__Task to carry out__. Put each line of the items below into a Markdown table with two columns, Row and Line. Number the rows in order and leave out any blank lines.

....

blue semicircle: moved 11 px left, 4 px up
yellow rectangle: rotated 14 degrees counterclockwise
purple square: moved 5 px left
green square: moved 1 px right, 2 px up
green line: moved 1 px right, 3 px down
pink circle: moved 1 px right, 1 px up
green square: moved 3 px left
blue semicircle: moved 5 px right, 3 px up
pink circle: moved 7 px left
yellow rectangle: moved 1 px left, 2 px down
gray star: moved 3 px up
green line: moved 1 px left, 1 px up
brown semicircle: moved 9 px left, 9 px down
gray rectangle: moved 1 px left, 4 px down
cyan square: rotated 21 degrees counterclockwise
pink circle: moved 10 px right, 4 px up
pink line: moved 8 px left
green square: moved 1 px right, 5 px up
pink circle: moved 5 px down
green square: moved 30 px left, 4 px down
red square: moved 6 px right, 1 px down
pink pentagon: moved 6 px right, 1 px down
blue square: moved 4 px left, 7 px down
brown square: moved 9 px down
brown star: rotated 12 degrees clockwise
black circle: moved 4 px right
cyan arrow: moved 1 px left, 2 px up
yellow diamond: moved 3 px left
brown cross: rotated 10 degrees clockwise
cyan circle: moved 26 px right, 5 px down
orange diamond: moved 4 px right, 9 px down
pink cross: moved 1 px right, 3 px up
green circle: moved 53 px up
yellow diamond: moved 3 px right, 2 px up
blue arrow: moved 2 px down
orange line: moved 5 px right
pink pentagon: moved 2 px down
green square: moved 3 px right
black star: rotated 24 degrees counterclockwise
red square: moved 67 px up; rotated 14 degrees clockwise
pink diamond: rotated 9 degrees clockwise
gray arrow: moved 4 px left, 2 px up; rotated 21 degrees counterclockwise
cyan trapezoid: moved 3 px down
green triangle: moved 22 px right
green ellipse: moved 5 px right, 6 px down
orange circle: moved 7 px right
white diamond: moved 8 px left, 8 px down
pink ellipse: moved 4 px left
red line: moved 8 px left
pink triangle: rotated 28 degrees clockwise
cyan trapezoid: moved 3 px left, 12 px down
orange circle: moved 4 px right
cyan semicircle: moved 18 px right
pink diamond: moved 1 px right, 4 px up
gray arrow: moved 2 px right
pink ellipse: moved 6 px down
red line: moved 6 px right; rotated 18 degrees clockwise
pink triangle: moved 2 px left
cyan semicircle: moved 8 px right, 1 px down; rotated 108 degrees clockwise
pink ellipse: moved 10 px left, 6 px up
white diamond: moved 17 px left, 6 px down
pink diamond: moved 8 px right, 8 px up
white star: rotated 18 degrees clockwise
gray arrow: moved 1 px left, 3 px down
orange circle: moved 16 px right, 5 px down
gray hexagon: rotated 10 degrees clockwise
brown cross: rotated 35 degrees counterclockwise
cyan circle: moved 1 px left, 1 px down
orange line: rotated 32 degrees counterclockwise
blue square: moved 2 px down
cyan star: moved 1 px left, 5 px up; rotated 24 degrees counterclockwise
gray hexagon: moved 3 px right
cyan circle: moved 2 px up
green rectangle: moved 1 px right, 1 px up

....

__Result of this exercise__.
| Row | Line |
|---|---|
| 1 | blue semicircle: moved 11 px left, 4 px up |
| 2 | yellow rectangle: rotated 14 degrees counterclockwise |
| 3 | purple square: moved 5 px left |
| 4 | green square: moved 1 px right, 2 px up |
| 5 | green line: moved 1 px right, 3 px down |
| 6 | pink circle: moved 1 px right, 1 px up |
| 7 | green square: moved 3 px left |
| 8 | blue semicircle: moved 5 px right, 3 px up |
| 9 | pink circle: moved 7 px left |
| 10 | yellow rectangle: moved 1 px left, 2 px down |
| 11 | gray star: moved 3 px up |
| 12 | green line: moved 1 px left, 1 px up |
| 13 | brown semicircle: moved 9 px left, 9 px down |
| 14 | gray rectangle: moved 1 px left, 4 px down |
| 15 | cyan square: rotated 21 degrees counterclockwise |
| 16 | pink circle: moved 10 px right, 4 px up |
| 17 | pink line: moved 8 px left |
| 18 | green square: moved 1 px right, 5 px up |
| 19 | pink circle: moved 5 px down |
| 20 | green square: moved 30 px left, 4 px down |
| 21 | red square: moved 6 px right, 1 px down |
| 22 | pink pentagon: moved 6 px right, 1 px down |
| 23 | blue square: moved 4 px left, 7 px down |
| 24 | brown square: moved 9 px down |
| 25 | brown star: rotated 12 degrees clockwise |
| 26 | black circle: moved 4 px right |
| 27 | cyan arrow: moved 1 px left, 2 px up |
| 28 | yellow diamond: moved 3 px left |
| 29 | brown cross: rotated 10 degrees clockwise |
| 30 | cyan circle: moved 26 px right, 5 px down |
| 31 | orange diamond: moved 4 px right, 9 px down |
| 32 | pink cross: moved 1 px right, 3 px up |
| 33 | green circle: moved 53 px up |
| 34 | yellow diamond: moved 3 px right, 2 px up |
| 35 | blue arrow: moved 2 px down |
| 36 | orange line: moved 5 px right |
| 37 | pink pentagon: moved 2 px down |
| 38 | green square: moved 3 px right |
| 39 | black star: rotated 24 degrees counterclockwise |
| 40 | red square: moved 67 px up; rotated 14 degrees clockwise |
| 41 | pink diamond: rotated 9 degrees clockwise |
| 42 | gray arrow: moved 4 px left, 2 px up; rotated 21 degrees counterclockwise |
| 43 | cyan trapezoid: moved 3 px down |
| 44 | green triangle: moved 22 px right |
| 45 | green ellipse: moved 5 px right, 6 px down |
| 46 | orange circle: moved 7 px right |
| 47 | white diamond: moved 8 px left, 8 px down |
| 48 | pink ellipse: moved 4 px left |
| 49 | red line: moved 8 px left |
| 50 | pink triangle: rotated 28 degrees clockwise |
| 51 | cyan trapezoid: moved 3 px left, 12 px down |
| 52 | orange circle: moved 4 px right |
| 53 | cyan semicircle: moved 18 px right |
| 54 | pink diamond: moved 1 px right, 4 px up |
| 55 | gray arrow: moved 2 px right |
| 56 | pink ellipse: moved 6 px down |
| 57 | red line: moved 6 px right; rotated 18 degrees clockwise |
| 58 | pink triangle: moved 2 px left |
| 59 | cyan semicircle: moved 8 px right, 1 px down; rotated 108 degrees clockwise |
| 60 | pink ellipse: moved 10 px left, 6 px up |
| 61 | white diamond: moved 17 px left, 6 px down |
| 62 | pink diamond: moved 8 px right, 8 px up |
| 63 | white star: rotated 18 degrees clockwise |
| 64 | gray arrow: moved 1 px left, 3 px down |
| 65 | orange circle: moved 16 px right, 5 px down |
| 66 | gray hexagon: rotated 10 degrees clockwise |
| 67 | brown cross: rotated 35 degrees counterclockwise |
| 68 | cyan circle: moved 1 px left, 1 px down |
| 69 | orange line: rotated 32 degrees counterclockwise |
| 70 | blue square: moved 2 px down |
| 71 | cyan star: moved 1 px left, 5 px up; rotated 24 degrees counterclockwise |
| 72 | gray hexagon: moved 3 px right |
| 73 | cyan circle: moved 2 px up |
| 74 | green rectangle: moved 1 px right, 1 px up |